--- Instructions to follow ---
Leave out the pictures and repeat the data exactly.

··· Extracted records ···

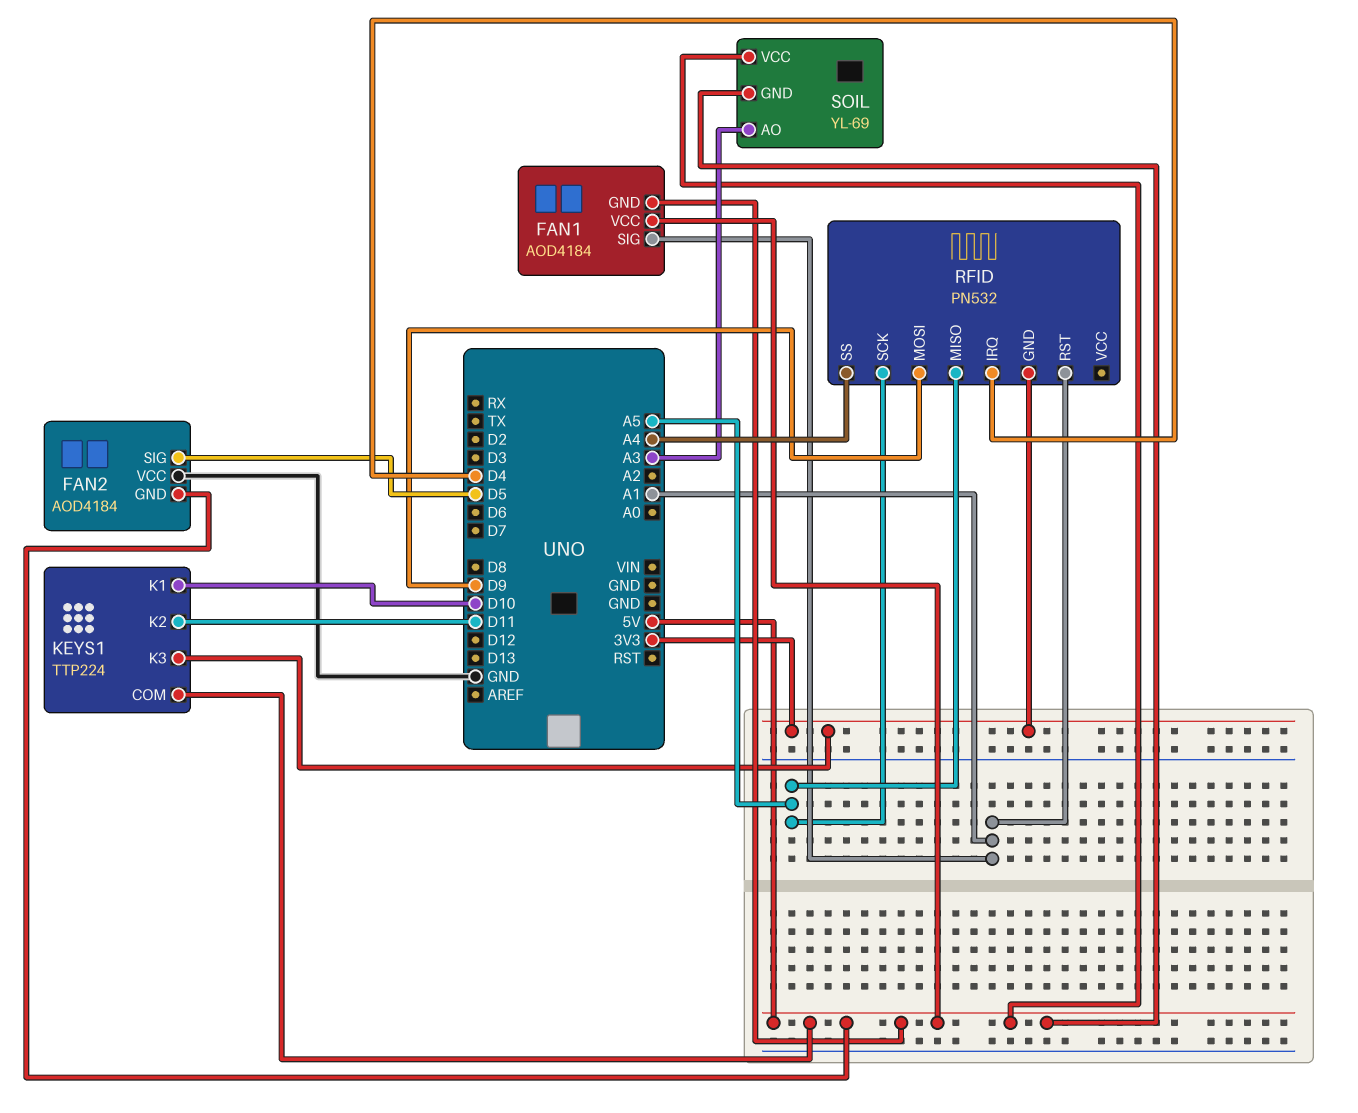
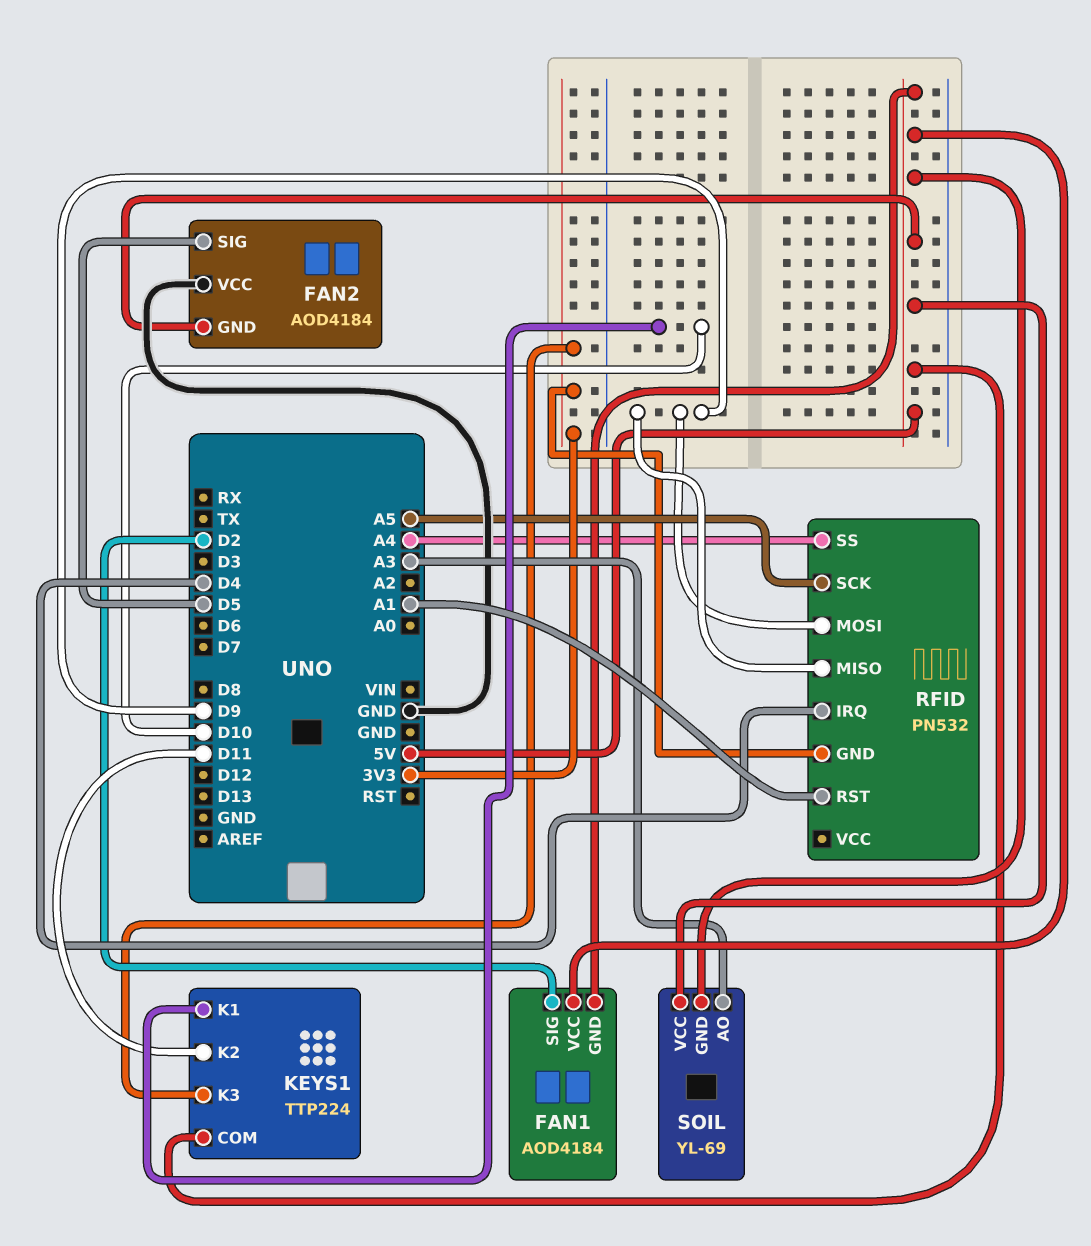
FAN1 pin SIG: A1 -> D2
RFID pin MISO: A5 -> D9

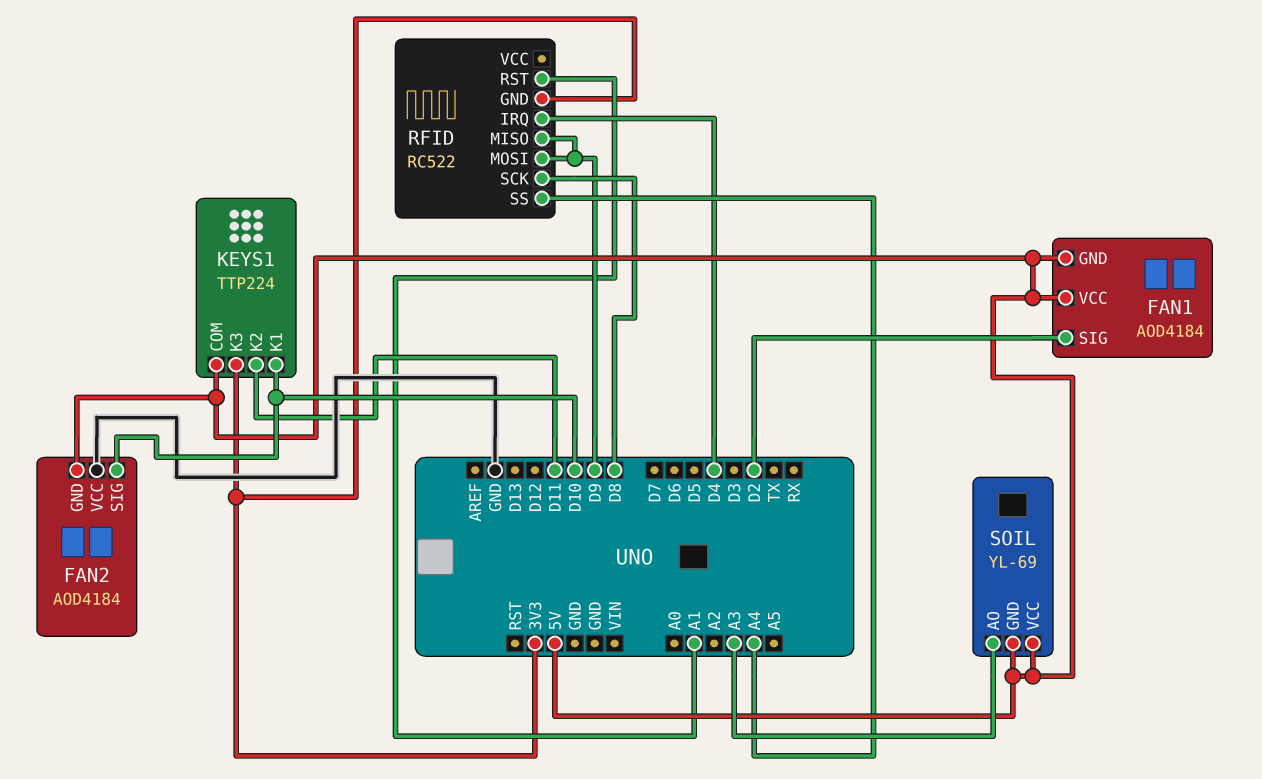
FAN2 pin SIG: D5 -> D10
RFID: PN532 -> RC522
RFID pin SCK: A5 -> D8

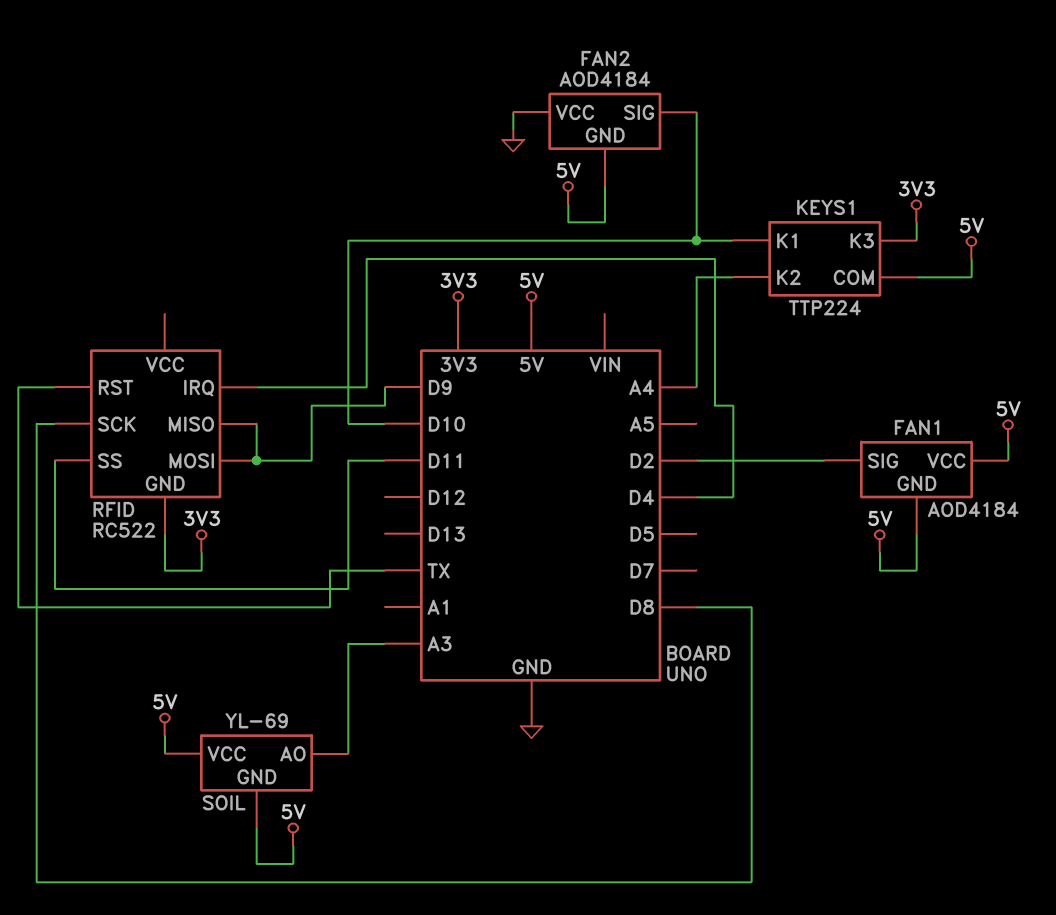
KEYS1 pin K2: D11 -> A4
RFID pin RST: A1 -> TX
RFID pin SS: A4 -> D11

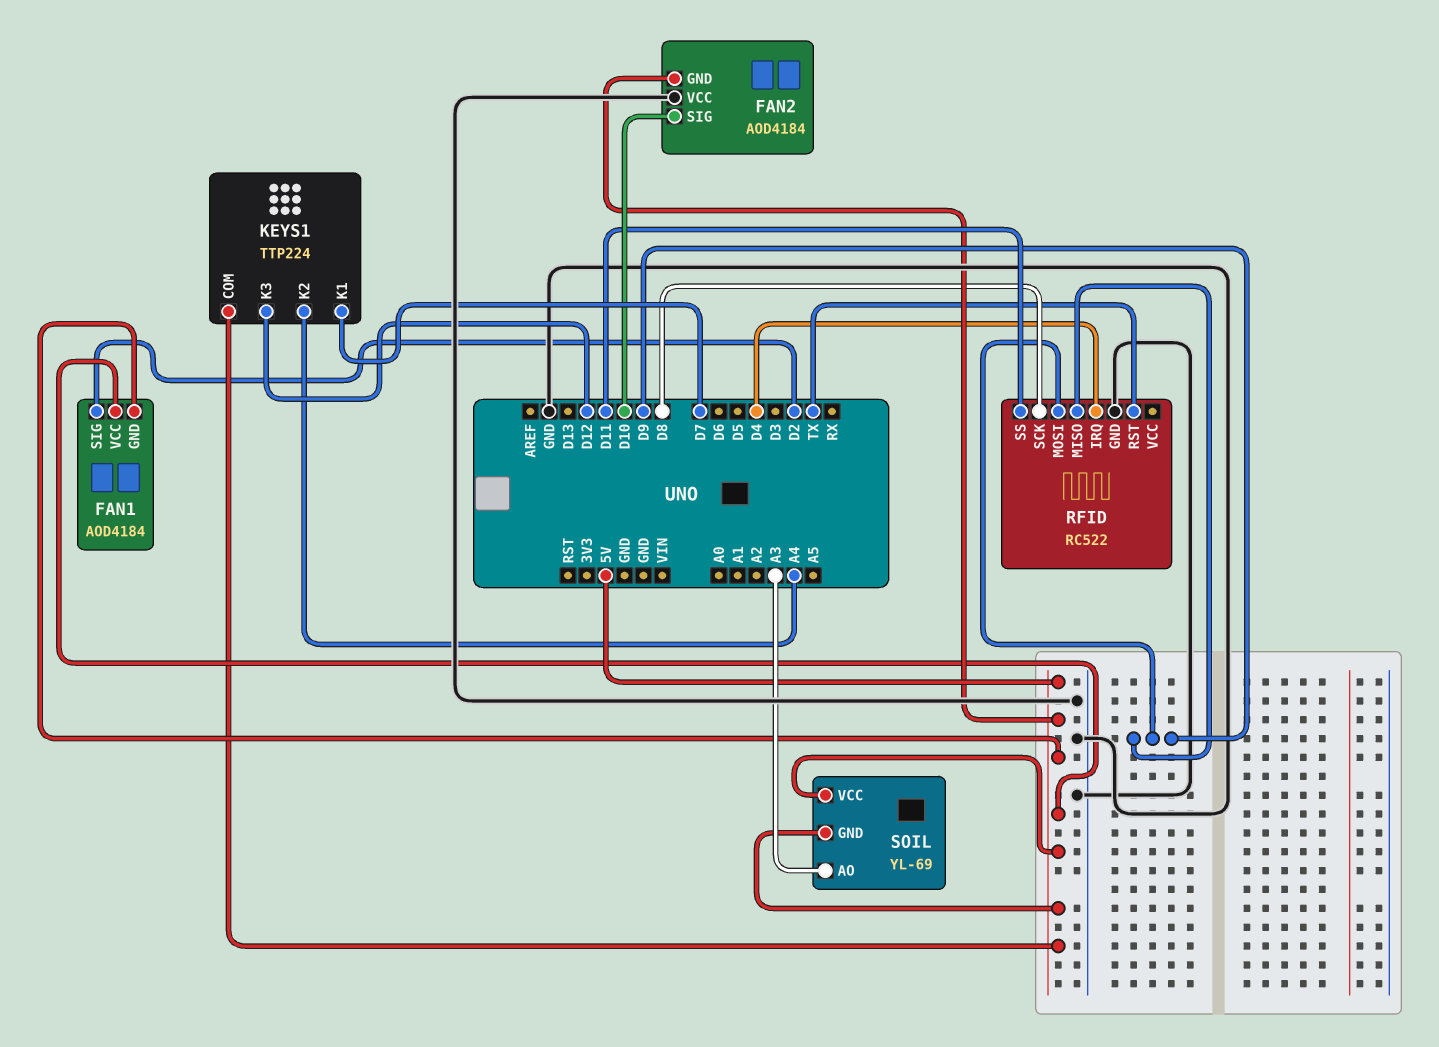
KEYS1 pin K1: D10 -> D7
KEYS1 pin K3: 3V3 -> D12
RFID pin GND: 3V3 -> GND

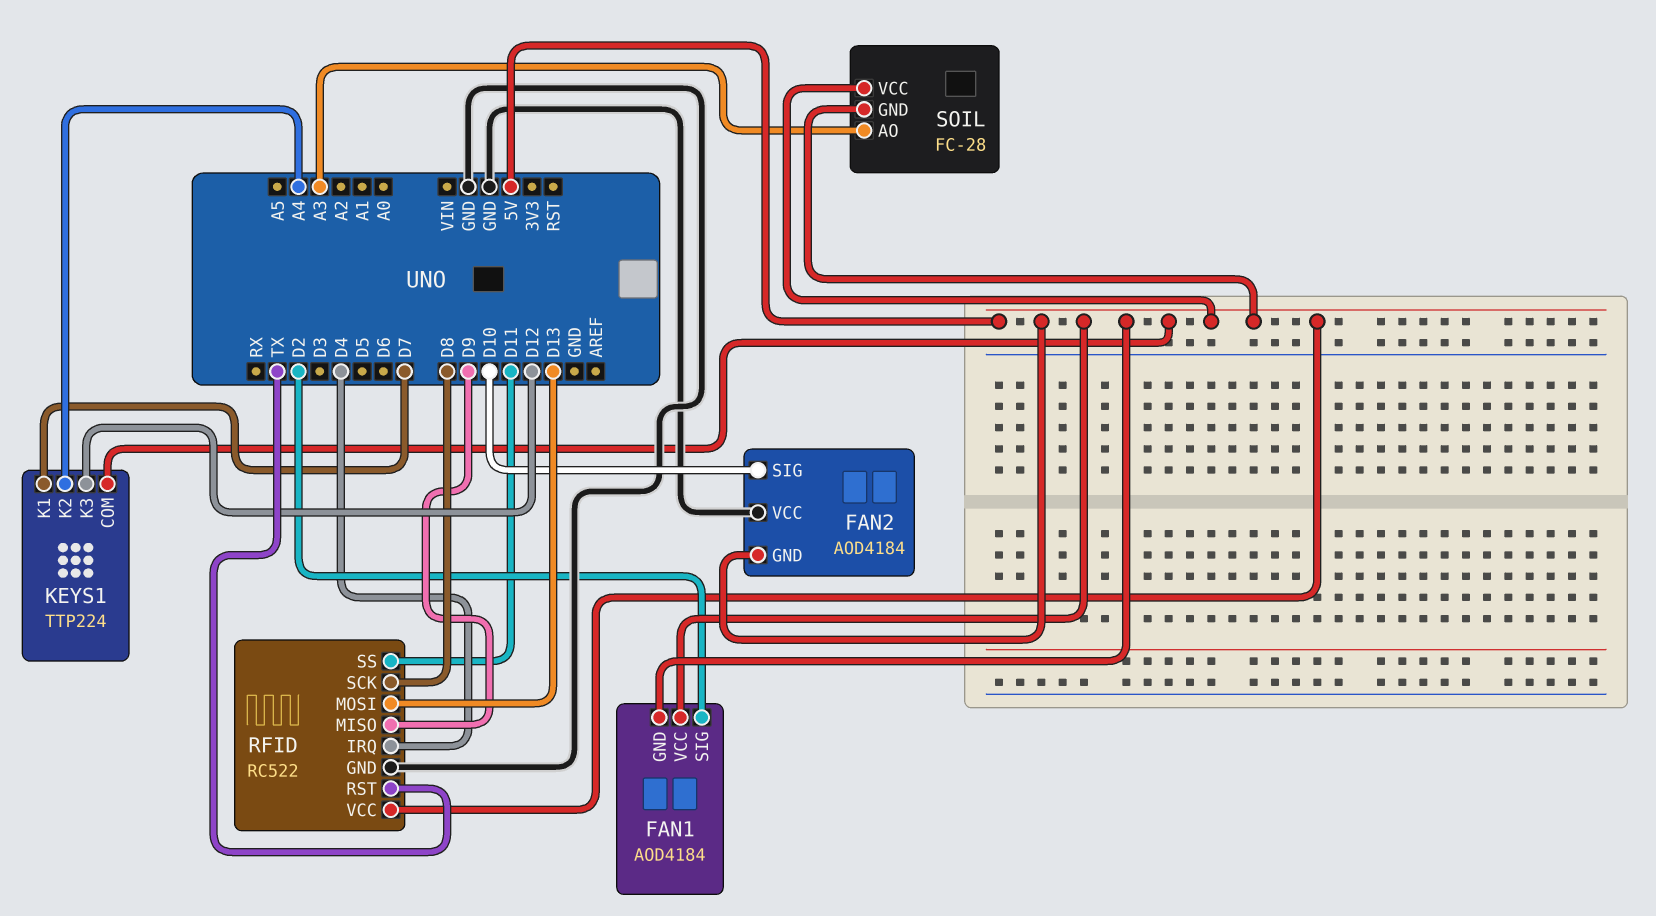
RFID pin MOSI: D9 -> D13
RFID pin VCC: none -> 5V
SOIL: YL-69 -> FC-28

···

--- Answer to the problem ---
FAN1 pin SIG: A1 -> D2
RFID pin MISO: A5 -> D9

FAN2 pin SIG: D5 -> D10
RFID: PN532 -> RC522
RFID pin SCK: A5 -> D8

KEYS1 pin K2: D11 -> A4
RFID pin RST: A1 -> TX
RFID pin SS: A4 -> D11

KEYS1 pin K1: D10 -> D7
KEYS1 pin K3: 3V3 -> D12
RFID pin GND: 3V3 -> GND

RFID pin MOSI: D9 -> D13
RFID pin VCC: none -> 5V
SOIL: YL-69 -> FC-28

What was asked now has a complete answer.